◆ TO DO: The answer should consist of the records below, repeated exactly, and no pictures.

....

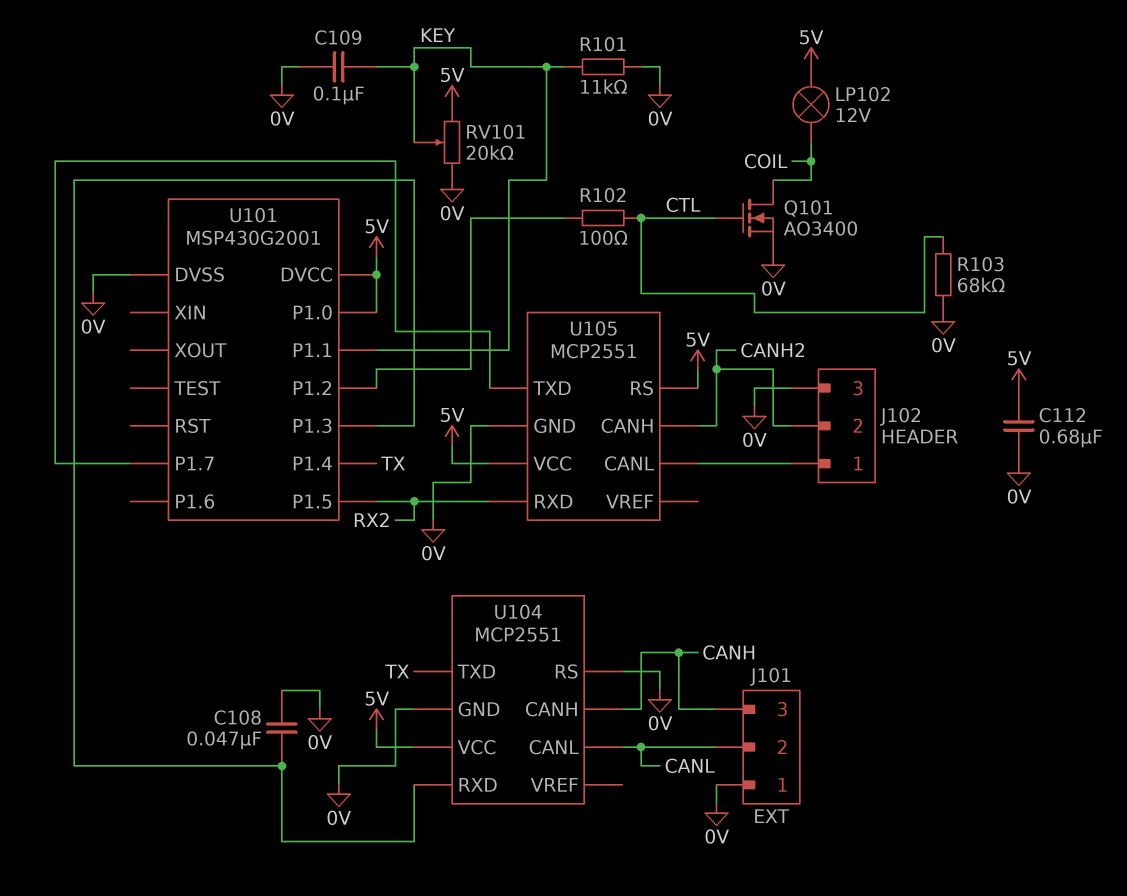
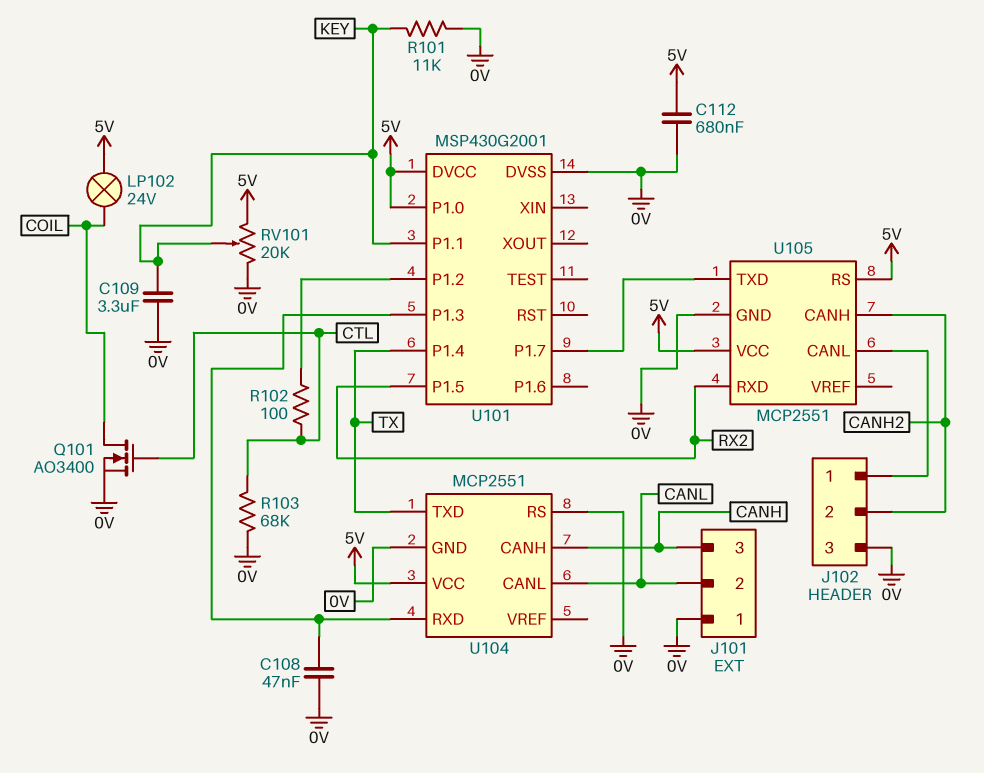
C109: 100nF (0V, KEY) -> 3.3uF (0V, KEY)
LP102: lamp 12V (5V, COIL) -> lamp 24V (5V, COIL)

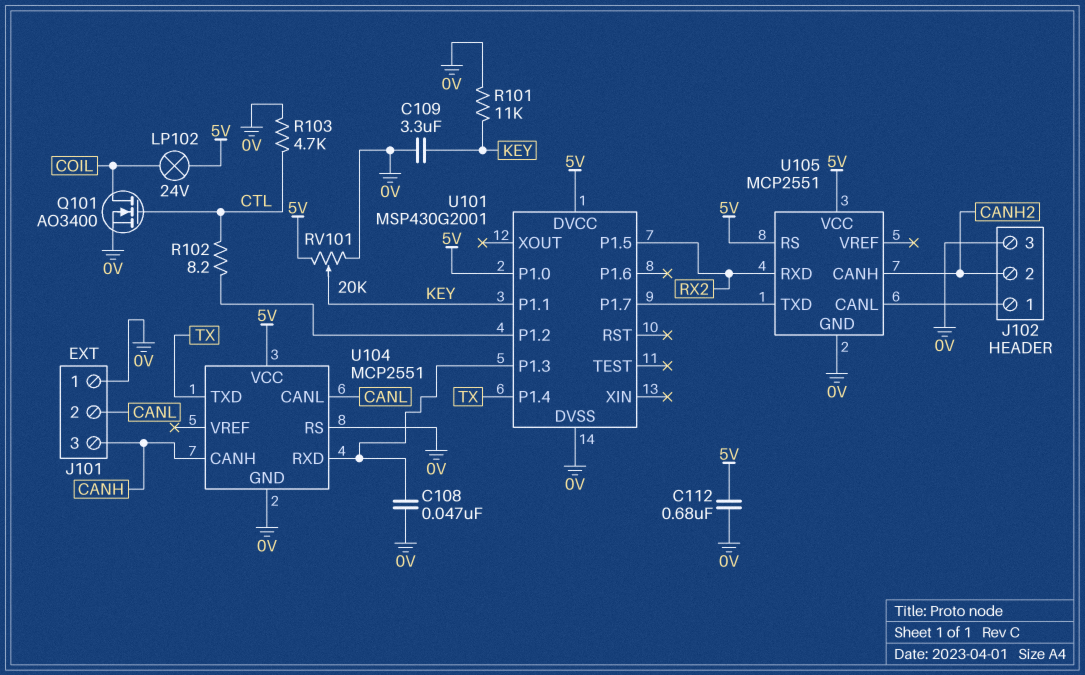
R102: 100 (CTL, U101/P1.2) -> 8.2 (CTL, U101/P1.2)
R103: 68k (0V, CTL) -> 4.7k (0V, CTL)

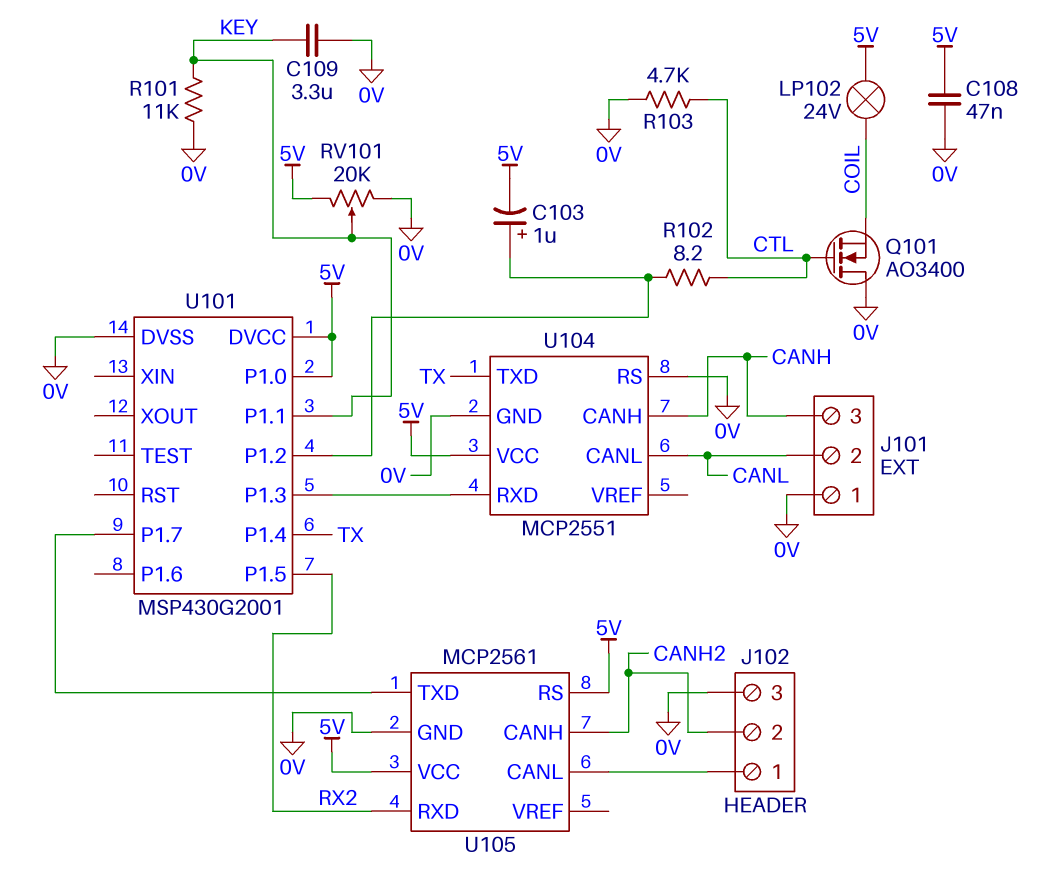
C103: none -> 1uF (plus U101/P1.2, minus 5V)
C108: 47nF (0V, U101/P1.3) -> 47nF (0V, 5V)
C112: 680nF (0V, 5V) -> none
Q101: NMOS AO3400 (G CTL, D COIL, S 0V) -> NMOS AO3400 (G CTL, D 0V, S COIL)
U105: MCP2551 -> MCP2561

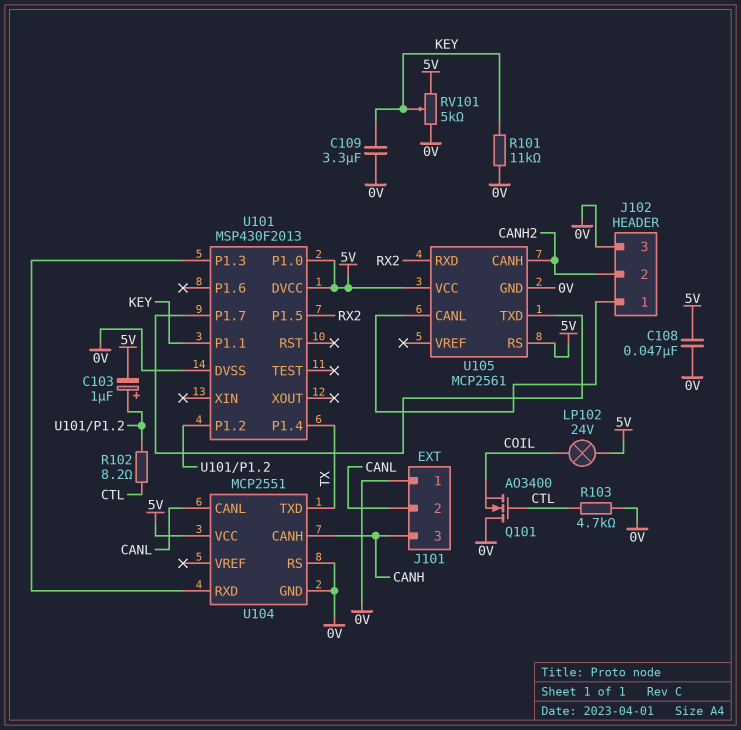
RV101: 20k (0V, 5V, wiper KEY) -> 5k (0V, 5V, wiper KEY)
U101: MSP430G2001 -> MSP430F2013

....

◆ FINISHED TASK:
C109: 100nF (0V, KEY) -> 3.3uF (0V, KEY)
LP102: lamp 12V (5V, COIL) -> lamp 24V (5V, COIL)

R102: 100 (CTL, U101/P1.2) -> 8.2 (CTL, U101/P1.2)
R103: 68k (0V, CTL) -> 4.7k (0V, CTL)

C103: none -> 1uF (plus U101/P1.2, minus 5V)
C108: 47nF (0V, U101/P1.3) -> 47nF (0V, 5V)
C112: 680nF (0V, 5V) -> none
Q101: NMOS AO3400 (G CTL, D COIL, S 0V) -> NMOS AO3400 (G CTL, D 0V, S COIL)
U105: MCP2551 -> MCP2561

RV101: 20k (0V, 5V, wiper KEY) -> 5k (0V, 5V, wiper KEY)
U101: MSP430G2001 -> MSP430F2013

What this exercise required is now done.